> **Goal**
Pull out each line in the records below that contains the string "kern", and copy those lines without alteration.

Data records
## start
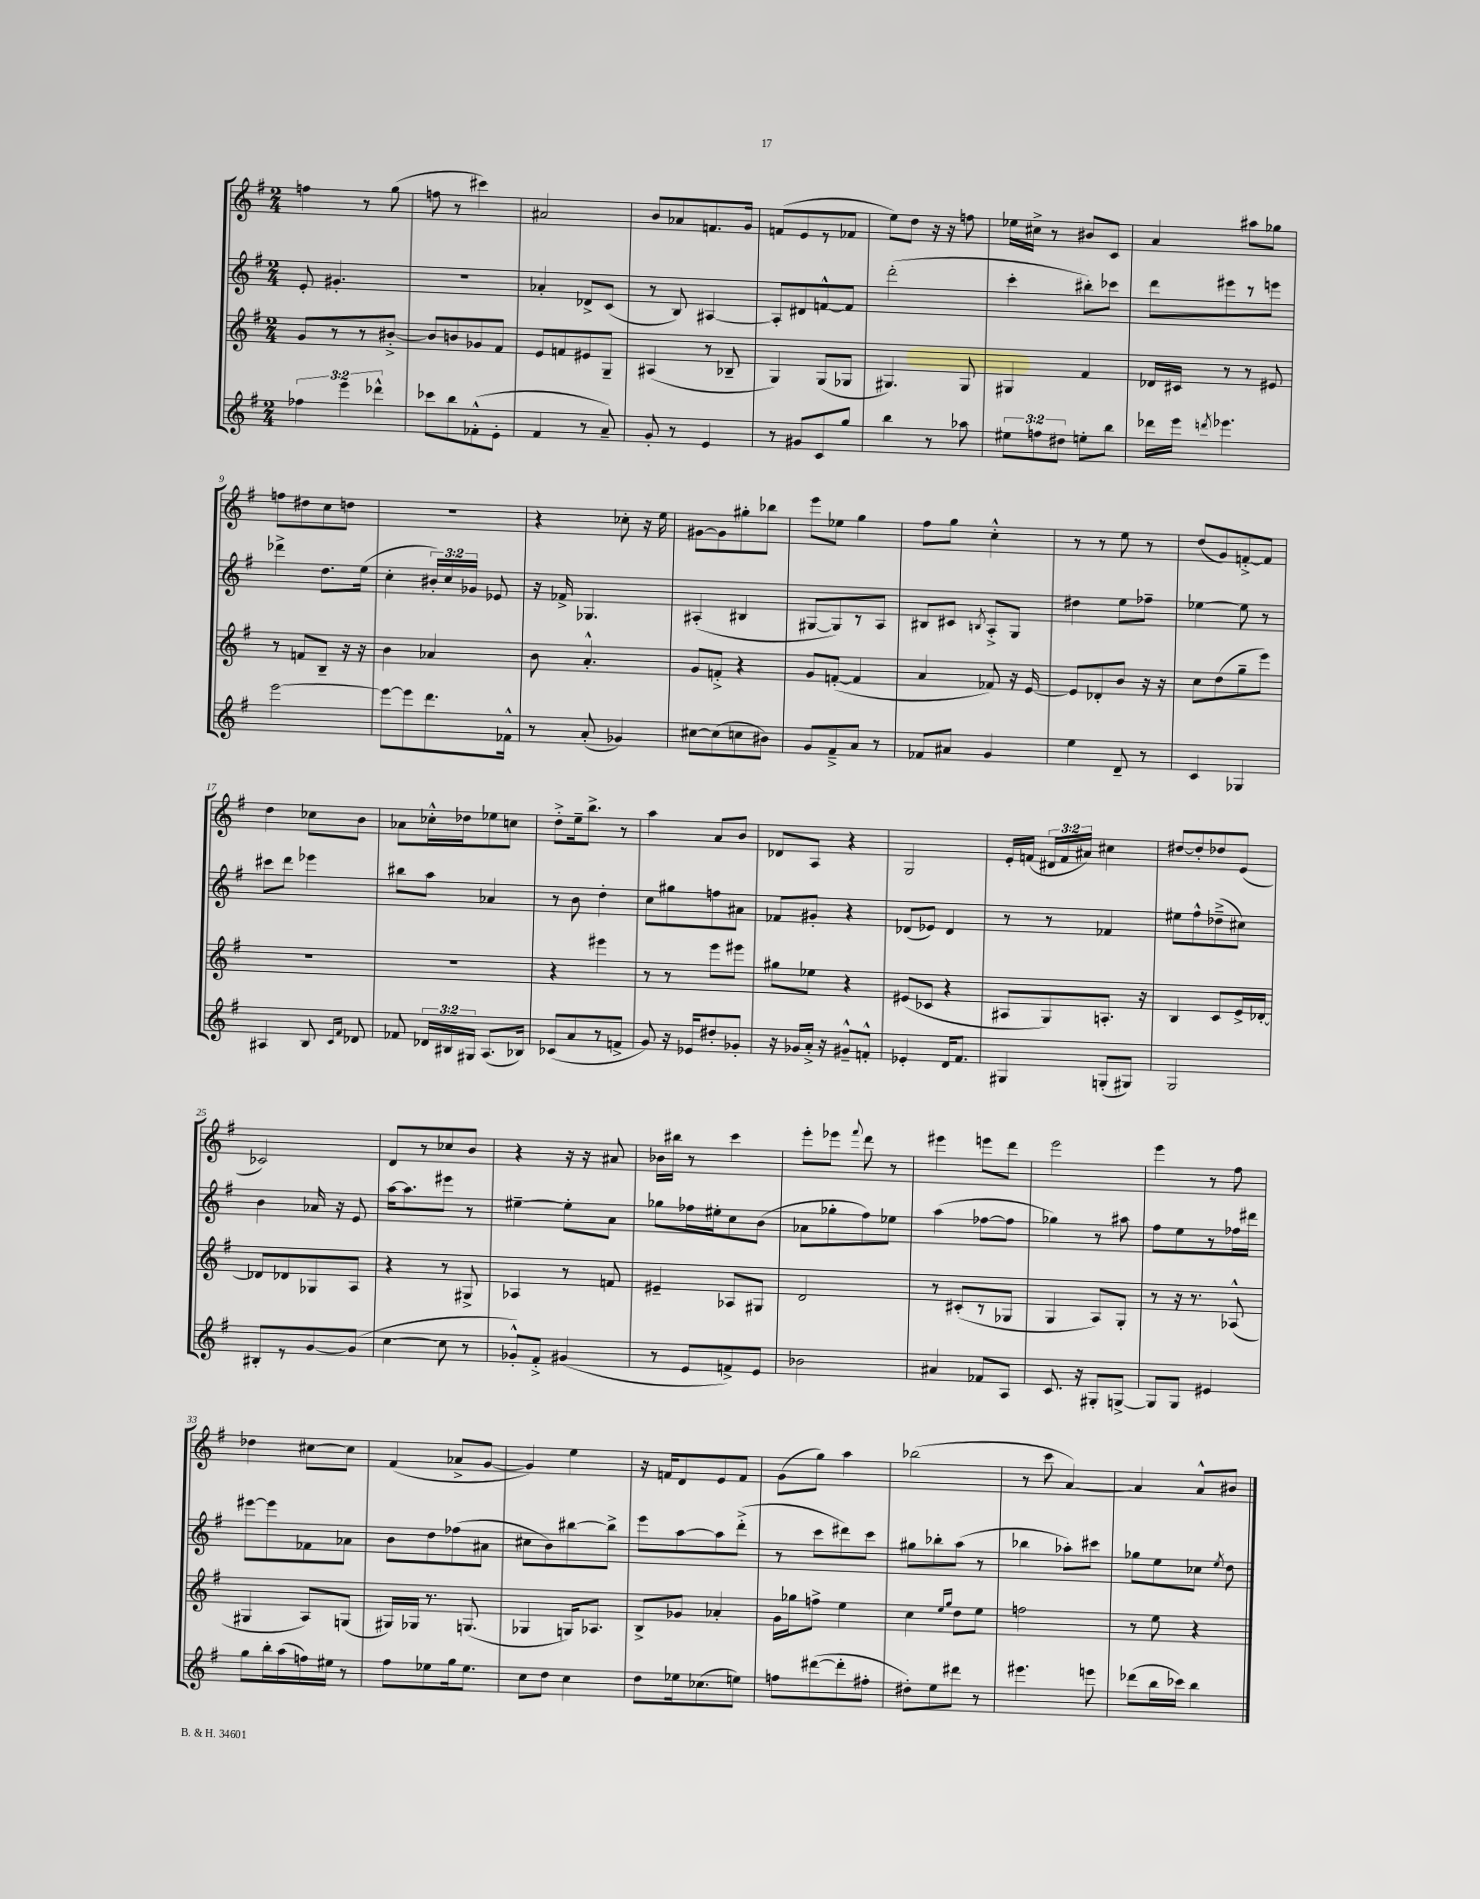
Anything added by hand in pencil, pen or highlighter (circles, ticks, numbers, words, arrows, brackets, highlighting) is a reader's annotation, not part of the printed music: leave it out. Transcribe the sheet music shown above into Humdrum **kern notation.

**kern	**kern	**kern	**kern
*staff4	*staff3	*staff2	*staff1
*clefG2	*clefG2	*clefG2	*clefG2
*k[f#]	*k[f#]	*k[f#]	*k[f#]
*M2/4	*M2/4	*M2/4	*M2/4
6ff-	8g	8e'	4ff
.	8r	4.g#'	.
6eee	.	.	.
.	8r	.	8r
6ddd-^^	.	.	.
.	[8b#'^	.	(8gg
=	=	=	=
8ccc-	8b#]	2r	8ff
8bb	8b	.	8r
(8f-'^^	8g-	.	4ccc#)
8e'	8f#	.	.
=	=	=	=
4f#	8e	4a-'	2a#
.	8f	.	.
8r	8e#	8d-^	.
8a~)	8G~	(8c	.
=	=	=	=
8g'	(4A#	8r	8b
8r	.	8B)	8a-
4e	8r	[4A#	8.f
.	8B-~	.	.
.	.	.	16g
=	=	=	=
8r	4G)	8A#']	(8f
8g#	.	8d#	8e
8c	(8G	[8f^^	8r
8gg	8G-	8f]	8f-
=	=	=	=
4bb	4.G#)	(2ddd'	8ee)
.	.	.	8dd
8r	.	.	16r
.	.	.	16r
8aa-	8G#	.	8ff
=	=	=	=
12ee#	4G#	4ccc'	16ee-
.	.	.	16cc#^
12ff	.	.	.
.	.	.	8r
12dd#	.	.	.
8ee'	4f#	8bb#')	8b#
8bb	.	8ccc-	8c
=	=	=	=
16ddd-	16d-	8ddd	4a
16eee	16c#	.	.
8qddd	.	.	.
4.eee-	8r	8eee#	.
.	8r	8r	8aa#
.	8e#	8eee	8gg-
=	=	=	=
[2eee	8r	4ddd-^	8ff
.	8f	.	8dd#
.	8B~	8.dd	8cc
.	16r	.	8dd
.	16r	(16ee	.
=	=	=	=
8eee_	4b	4cc'	2r
8eee]	.	.	.
8.ddd	4a-	24b#')	.
.	.	24cc	.
.	.	24g-	.
.	.	8e-	.
16f-^^	.	.	.
=	=	=	=
8r	8b	16r	4r
.	.	16f-^	.
(8a'	4.a'^^	4.G-	.
4g-)	.	.	8cc-'
.	.	.	16r
.	.	.	16ee
=	=	=	=
[8cc#	8g	(4A#'	[8g#
(8cc#]	8f'^	.	8g#]
8cc	4r	4B#	8gg#'
8b#)	.	.	8bb-
=	=	=	=
8g	8g	[8G#	8eee
8f#~^	([8f'	8G#])	8ee-
8a	4f]	8r	4gg
8r	.	8A	.
=	=	=	=
8f-	4a	8B#	8ff#
8a#	.	8c#	8gg
.	.	8qB	.
4g	8f-)	8A'^	4cc'^^
.	16r	8G	.
.	[16e	.	.
=	=	=	=
4ee	8e]	4dd#	8r
.	8d-'	.	8r
8d~	8b	8ee	8ee
8r	16r	8ff-~	8r
.	16r	.	.
=	=	=	=
4c	8cc	[4ee-	(8dd
.	(8dd	.	8g)
4G-	8gg~	8ee-]	[8f'^
.	8eee)	8r	8f]
=	=	=	=
4A#	2r	8ccc#	4dd
.	.	8ddd	.
8B	.	4eee-	8cc-
16qqc	.	.	.
16qqf#	.	.	.
8d-	.	.	8b
=	=	=	=
8f-	2r	8bb#	8a-
24d-	.	8aa	16cc-'^^
24B#	.	.	.
.	.	.	16dd-
24G#	.	.	.
(8.A	.	4a-	8ee-
.	.	.	8cc
16B-)	.	.	.
=	=	=	=
(8c-	4r	8r	8dd'^
8a	.	8b	16ee~
.	.	.	8.bb^
8r	4eee#	4dd'	.
8f^	.	.	8r
=	=	=	=
8g)	8r	8cc	4aa
16r	8r	8gg#	.
16e-	.	.	.
8dd#'	8eee	8ff	8a
8g-'	8eee#	8a#	8b
=	=	=	=
16r	8gg#	8f-	8d-
16g-	.	.	.
16a'^	8ee-	8g#'	8A
16r	.	.	.
8g#~^^	4r	4r	4r
8f'^^	.	.	.
=	=	=	=
4e-'	(8e#	(8d-	2G
.	8c-	8e-)	.
16d	4r	4d-	.
8.f#	.	.	.
=	=	=	=
4G#	8A#	8r	16e'
.	.	.	(16f
.	8G)	8r	24d#
.	.	.	24f
.	.	.	24a#)
(8G'	8.A'	4f-	4cc#
8G#)	.	.	.
.	16r	.	.
=	=	=	=
2G	4B	8ee#	[8dd#
.	.	8ff#^^	8dd#']
.	8c	(8dd-~^	8dd-
.	16e^	8cc#)	(8e
.	[16d-'	.	.
=	=	=	=
8B#'	8d-]	4b	2c-)
8r	8d-	.	.
[8g	8G-	16a-	.
.	.	16r	.
(8g]	8A	8e	.
=	=	=	=
[4cc	4r	[16aa	8d
.	.	8.aa]	.
.	.	.	8r
8cc]	8r	8eee#	8cc-
8r	8G#^	8r	8b
=	=	=	=
8g-'^^)	4A-	[4ee#~	4r
8f#'^	.	.	.
(4g#	8r	8ee#']	16r
.	.	.	16r
.	8f	8a	8a#
=	=	=	=
8r	4e#~	8gg-	16b-
.	.	.	16bb#
8e	.	16ff-	8r
.	.	16ee#'	.
8f^)	8A-	8cc	4ccc
8e	8G#	(8b	.
=	=	=	=
2b-	2d	8a-	8eee'
.	.	8gg-'	8eee-
.	.	.	8qqfff#
.	.	8ff#)	8ddd
.	.	8ee-	8r
=	=	=	=
4a#	8r	(4aa	4eee#
.	(8c#'	.	.
8f-	8r	[8ff-	8eee
8A	8G-	8ff-]	8ddd
=	=	=	=
8.c	4G	4gg-)	2eee
16r	.	.	.
8G#'	8A)	8r	.
[8G^	8G'	8aa#	.
=	=	=	=
8G]	8r	8ff#	4eee
8G	16r	8ee	.
.	8.r	.	.
4e#	.	8r	8r
.	(8A-^^	16ff-	8ff#
.	.	16ddd#	.
=	=	=	=
8gg	4G#	[8eee#	4dd-
16bb'	.	8eee#]	.
(16aa	.	.	.
16ff)	8A)	8f-	[8cc#
16ee#	.	.	.
8r	(8G	8a-	8cc#]
=	=	=	=
8ff#	16G#)	8b	(4f#
.	16G-	.	.
8ee-	8.r	8dd	.
16gg	.	(8ff-	8a-^
8.ee-	(8.G	.	.
.	.	8a#	[8g
=	=	=	=
8cc	4G-	8cc#	4g])
8dd	.	8b)	.
4cc	16G)	[8bb#	4ee
.	8.A-	.	.
.	.	8bb#^]	.
=	=	=	=
8dd	8B^	8eee	16r
.	.	.	16f
16ee-	8g-	[8aa	8d
(8.cc-	.	.	.
.	4a-'	8aa]	8e
8ee)	.	(8ddd'^	8f
=	=	=	=
8ff	16g	8r	(8g
.	16gg-	.	.
([8ddd#	8ff^	8ccc	8gg)
8ddd#']	4ee	8ddd#)	4aa
8ff#'	.	8ccc	.
=	=	=	=
8dd#')	4cc	8gg#	(2bb-
8ee	.	8bb-'	.
.	16qqee	.	.
.	16qqgg	.	.
8ddd#	8dd	(8aa	.
8r	8ee	8r	.
=	=	=	=
4.eee#	2ff	4bb-	8r
.	.	.	8ccc
.	.	8aa-')	[4a)
8eee	.	8ccc#	.
=	=	=	=
(8ddd-	8r	8gg-	4a]
16bb	8ee	8ee	.
16ccc-)	.	.	.
4bb	4r	8cc-	8a^^
.	.	8qee	.
.	.	8dd	8b#
==	==	==	==
*-	*-	*-	*-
## end
> **The completed task**
Anything added by hand in pencil, pen or highlighter (circles, ticks, numbers, words, arrows, brackets, highlighting) is a reader's annotation, not part of the printed music: leave it out. Transcribe the sheet music shown above into Humdrum **kern notation.
**kern	**kern	**kern	**kern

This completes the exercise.